Problem to work on
Output each line of the listing that follows, with every character kept as it is.

Information supplied
______

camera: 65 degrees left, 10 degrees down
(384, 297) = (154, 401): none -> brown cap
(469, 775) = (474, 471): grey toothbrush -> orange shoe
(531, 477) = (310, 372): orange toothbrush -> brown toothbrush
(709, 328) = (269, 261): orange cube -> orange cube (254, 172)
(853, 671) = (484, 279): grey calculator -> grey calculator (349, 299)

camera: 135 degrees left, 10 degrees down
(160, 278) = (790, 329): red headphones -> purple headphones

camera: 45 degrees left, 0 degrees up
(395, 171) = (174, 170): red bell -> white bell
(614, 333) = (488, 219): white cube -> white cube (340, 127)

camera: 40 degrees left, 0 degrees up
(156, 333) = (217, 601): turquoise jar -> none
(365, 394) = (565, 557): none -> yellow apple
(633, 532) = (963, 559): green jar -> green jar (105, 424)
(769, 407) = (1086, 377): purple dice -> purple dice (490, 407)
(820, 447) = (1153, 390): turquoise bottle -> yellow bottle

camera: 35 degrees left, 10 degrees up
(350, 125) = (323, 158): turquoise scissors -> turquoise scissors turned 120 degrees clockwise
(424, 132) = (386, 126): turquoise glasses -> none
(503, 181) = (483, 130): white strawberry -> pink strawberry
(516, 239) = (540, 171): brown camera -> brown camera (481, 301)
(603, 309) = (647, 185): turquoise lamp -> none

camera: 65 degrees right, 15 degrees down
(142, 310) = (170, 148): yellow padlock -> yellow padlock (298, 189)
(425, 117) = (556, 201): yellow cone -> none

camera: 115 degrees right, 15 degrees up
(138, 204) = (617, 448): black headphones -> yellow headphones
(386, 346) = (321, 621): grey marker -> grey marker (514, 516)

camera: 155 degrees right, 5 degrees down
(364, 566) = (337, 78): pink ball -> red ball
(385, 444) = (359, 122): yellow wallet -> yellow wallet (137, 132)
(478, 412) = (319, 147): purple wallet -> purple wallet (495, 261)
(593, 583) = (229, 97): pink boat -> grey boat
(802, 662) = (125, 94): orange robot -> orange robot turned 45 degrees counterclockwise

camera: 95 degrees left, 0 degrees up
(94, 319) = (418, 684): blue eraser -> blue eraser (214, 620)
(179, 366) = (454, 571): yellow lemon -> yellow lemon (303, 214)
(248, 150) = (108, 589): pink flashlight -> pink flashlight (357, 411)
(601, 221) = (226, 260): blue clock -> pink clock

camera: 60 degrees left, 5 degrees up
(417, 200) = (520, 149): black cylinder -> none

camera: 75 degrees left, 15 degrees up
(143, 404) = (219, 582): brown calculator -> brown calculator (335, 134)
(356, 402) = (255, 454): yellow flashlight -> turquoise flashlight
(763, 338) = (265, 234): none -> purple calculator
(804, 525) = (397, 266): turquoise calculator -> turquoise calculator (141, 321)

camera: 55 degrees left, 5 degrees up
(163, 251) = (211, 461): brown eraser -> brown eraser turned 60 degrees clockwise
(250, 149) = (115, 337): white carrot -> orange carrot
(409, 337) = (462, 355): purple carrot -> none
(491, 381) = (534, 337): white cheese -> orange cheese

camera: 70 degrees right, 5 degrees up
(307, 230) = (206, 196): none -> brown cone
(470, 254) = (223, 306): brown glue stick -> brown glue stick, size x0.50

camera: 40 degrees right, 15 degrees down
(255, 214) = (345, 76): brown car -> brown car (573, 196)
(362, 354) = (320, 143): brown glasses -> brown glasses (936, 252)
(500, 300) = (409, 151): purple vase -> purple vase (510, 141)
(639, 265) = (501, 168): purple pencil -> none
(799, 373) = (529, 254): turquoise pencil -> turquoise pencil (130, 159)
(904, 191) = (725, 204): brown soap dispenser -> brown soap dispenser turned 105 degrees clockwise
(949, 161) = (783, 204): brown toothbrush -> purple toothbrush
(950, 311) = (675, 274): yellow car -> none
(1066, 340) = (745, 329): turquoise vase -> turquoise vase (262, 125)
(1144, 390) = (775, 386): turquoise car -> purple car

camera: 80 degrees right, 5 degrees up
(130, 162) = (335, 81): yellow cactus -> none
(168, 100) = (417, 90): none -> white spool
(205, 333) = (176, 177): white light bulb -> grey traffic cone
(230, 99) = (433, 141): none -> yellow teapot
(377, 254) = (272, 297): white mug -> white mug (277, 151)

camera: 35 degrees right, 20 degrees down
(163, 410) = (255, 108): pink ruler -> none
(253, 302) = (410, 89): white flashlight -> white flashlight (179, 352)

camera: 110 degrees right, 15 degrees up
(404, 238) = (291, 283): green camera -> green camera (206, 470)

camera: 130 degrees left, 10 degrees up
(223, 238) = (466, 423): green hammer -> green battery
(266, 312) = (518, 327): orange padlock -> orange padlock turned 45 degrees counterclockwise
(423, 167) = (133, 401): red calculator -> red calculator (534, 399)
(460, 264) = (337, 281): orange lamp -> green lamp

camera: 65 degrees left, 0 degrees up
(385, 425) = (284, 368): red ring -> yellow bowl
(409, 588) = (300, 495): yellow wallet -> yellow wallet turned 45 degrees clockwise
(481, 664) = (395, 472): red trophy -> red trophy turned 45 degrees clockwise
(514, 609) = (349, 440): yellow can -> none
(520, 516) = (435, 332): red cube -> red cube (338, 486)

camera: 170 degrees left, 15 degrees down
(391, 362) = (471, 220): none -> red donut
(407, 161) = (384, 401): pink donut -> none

______

Response box
camera: 65 degrees left, 10 degrees down
(384, 297) = (154, 401): none -> brown cap
(469, 775) = (474, 471): grey toothbrush -> orange shoe
(531, 477) = (310, 372): orange toothbrush -> brown toothbrush
(709, 328) = (269, 261): orange cube -> orange cube (254, 172)
(853, 671) = (484, 279): grey calculator -> grey calculator (349, 299)

camera: 135 degrees left, 10 degrees down
(160, 278) = (790, 329): red headphones -> purple headphones

camera: 45 degrees left, 0 degrees up
(395, 171) = (174, 170): red bell -> white bell
(614, 333) = (488, 219): white cube -> white cube (340, 127)

camera: 40 degrees left, 0 degrees up
(156, 333) = (217, 601): turquoise jar -> none
(365, 394) = (565, 557): none -> yellow apple
(633, 532) = (963, 559): green jar -> green jar (105, 424)
(769, 407) = (1086, 377): purple dice -> purple dice (490, 407)
(820, 447) = (1153, 390): turquoise bottle -> yellow bottle

camera: 35 degrees left, 10 degrees up
(350, 125) = (323, 158): turquoise scissors -> turquoise scissors turned 120 degrees clockwise
(424, 132) = (386, 126): turquoise glasses -> none
(503, 181) = (483, 130): white strawberry -> pink strawberry
(516, 239) = (540, 171): brown camera -> brown camera (481, 301)
(603, 309) = (647, 185): turquoise lamp -> none

camera: 65 degrees right, 15 degrees down
(142, 310) = (170, 148): yellow padlock -> yellow padlock (298, 189)
(425, 117) = (556, 201): yellow cone -> none

camera: 115 degrees right, 15 degrees up
(138, 204) = (617, 448): black headphones -> yellow headphones
(386, 346) = (321, 621): grey marker -> grey marker (514, 516)

camera: 155 degrees right, 5 degrees down
(364, 566) = (337, 78): pink ball -> red ball
(385, 444) = (359, 122): yellow wallet -> yellow wallet (137, 132)
(478, 412) = (319, 147): purple wallet -> purple wallet (495, 261)
(593, 583) = (229, 97): pink boat -> grey boat
(802, 662) = (125, 94): orange robot -> orange robot turned 45 degrees counterclockwise

camera: 95 degrees left, 0 degrees up
(94, 319) = (418, 684): blue eraser -> blue eraser (214, 620)
(179, 366) = (454, 571): yellow lemon -> yellow lemon (303, 214)
(248, 150) = (108, 589): pink flashlight -> pink flashlight (357, 411)
(601, 221) = (226, 260): blue clock -> pink clock

camera: 60 degrees left, 5 degrees up
(417, 200) = (520, 149): black cylinder -> none

camera: 75 degrees left, 15 degrees up
(143, 404) = (219, 582): brown calculator -> brown calculator (335, 134)
(356, 402) = (255, 454): yellow flashlight -> turquoise flashlight
(763, 338) = (265, 234): none -> purple calculator
(804, 525) = (397, 266): turquoise calculator -> turquoise calculator (141, 321)

camera: 55 degrees left, 5 degrees up
(163, 251) = (211, 461): brown eraser -> brown eraser turned 60 degrees clockwise
(250, 149) = (115, 337): white carrot -> orange carrot
(409, 337) = (462, 355): purple carrot -> none
(491, 381) = (534, 337): white cheese -> orange cheese

camera: 70 degrees right, 5 degrees up
(307, 230) = (206, 196): none -> brown cone
(470, 254) = (223, 306): brown glue stick -> brown glue stick, size x0.50

camera: 40 degrees right, 15 degrees down
(255, 214) = (345, 76): brown car -> brown car (573, 196)
(362, 354) = (320, 143): brown glasses -> brown glasses (936, 252)
(500, 300) = (409, 151): purple vase -> purple vase (510, 141)
(639, 265) = (501, 168): purple pencil -> none
(799, 373) = (529, 254): turquoise pencil -> turquoise pencil (130, 159)
(904, 191) = (725, 204): brown soap dispenser -> brown soap dispenser turned 105 degrees clockwise
(949, 161) = (783, 204): brown toothbrush -> purple toothbrush
(950, 311) = (675, 274): yellow car -> none
(1066, 340) = (745, 329): turquoise vase -> turquoise vase (262, 125)
(1144, 390) = (775, 386): turquoise car -> purple car

camera: 80 degrees right, 5 degrees up
(130, 162) = (335, 81): yellow cactus -> none
(168, 100) = (417, 90): none -> white spool
(205, 333) = (176, 177): white light bulb -> grey traffic cone
(230, 99) = (433, 141): none -> yellow teapot
(377, 254) = (272, 297): white mug -> white mug (277, 151)

camera: 35 degrees right, 20 degrees down
(163, 410) = (255, 108): pink ruler -> none
(253, 302) = (410, 89): white flashlight -> white flashlight (179, 352)

camera: 110 degrees right, 15 degrees up
(404, 238) = (291, 283): green camera -> green camera (206, 470)

camera: 130 degrees left, 10 degrees up
(223, 238) = (466, 423): green hammer -> green battery
(266, 312) = (518, 327): orange padlock -> orange padlock turned 45 degrees counterclockwise
(423, 167) = (133, 401): red calculator -> red calculator (534, 399)
(460, 264) = (337, 281): orange lamp -> green lamp

camera: 65 degrees left, 0 degrees up
(385, 425) = (284, 368): red ring -> yellow bowl
(409, 588) = (300, 495): yellow wallet -> yellow wallet turned 45 degrees clockwise
(481, 664) = (395, 472): red trophy -> red trophy turned 45 degrees clockwise
(514, 609) = (349, 440): yellow can -> none
(520, 516) = (435, 332): red cube -> red cube (338, 486)

camera: 170 degrees left, 15 degrees down
(391, 362) = (471, 220): none -> red donut
(407, 161) = (384, 401): pink donut -> none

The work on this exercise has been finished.